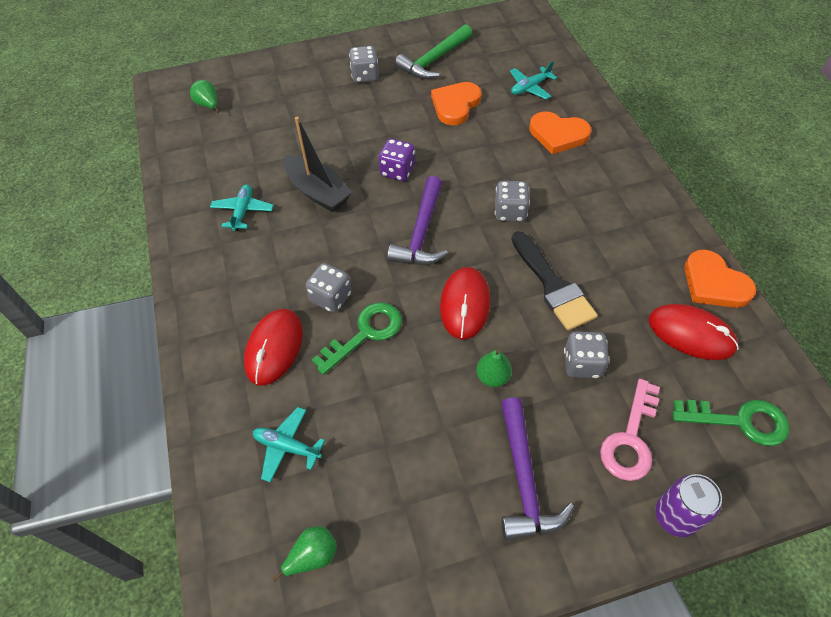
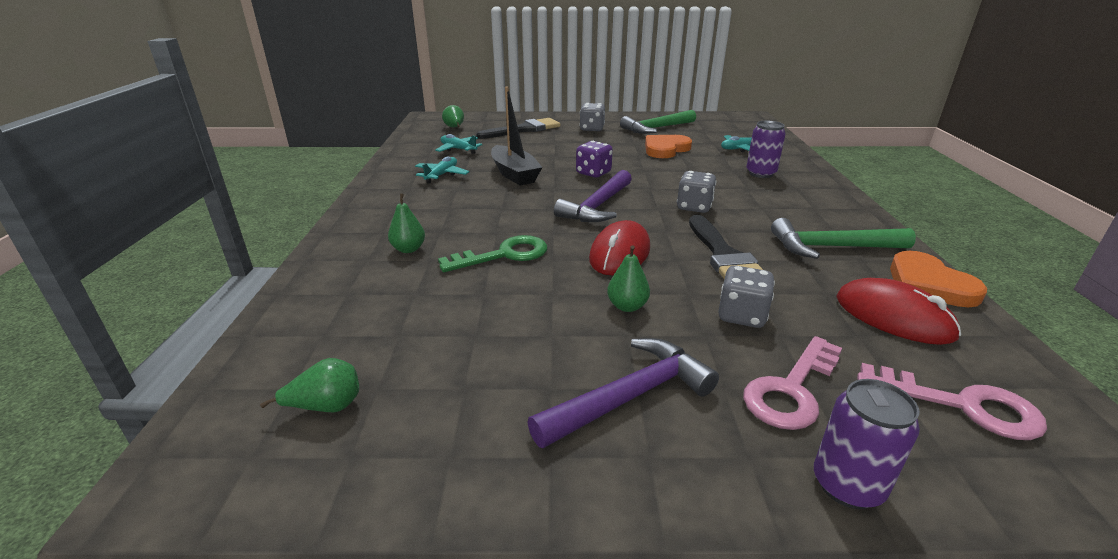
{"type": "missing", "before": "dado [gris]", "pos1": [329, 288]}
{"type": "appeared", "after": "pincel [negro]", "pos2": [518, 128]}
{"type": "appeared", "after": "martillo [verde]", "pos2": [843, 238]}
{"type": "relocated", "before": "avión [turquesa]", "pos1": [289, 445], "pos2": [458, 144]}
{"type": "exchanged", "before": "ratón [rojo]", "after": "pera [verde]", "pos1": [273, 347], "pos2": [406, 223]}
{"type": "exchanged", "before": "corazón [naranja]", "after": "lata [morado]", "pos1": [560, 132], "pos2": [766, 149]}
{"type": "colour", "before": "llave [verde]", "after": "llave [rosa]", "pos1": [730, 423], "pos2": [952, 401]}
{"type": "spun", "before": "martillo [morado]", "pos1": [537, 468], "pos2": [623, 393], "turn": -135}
- - - - -
▶ **WORK REQUIRED**
Your task is to collect every line above that contains the word "martillo".

▶ **SOLUTION**
{"type": "appeared", "after": "martillo [verde]", "pos2": [843, 238]}
{"type": "spun", "before": "martillo [morado]", "pos1": [537, 468], "pos2": [623, 393], "turn": -135}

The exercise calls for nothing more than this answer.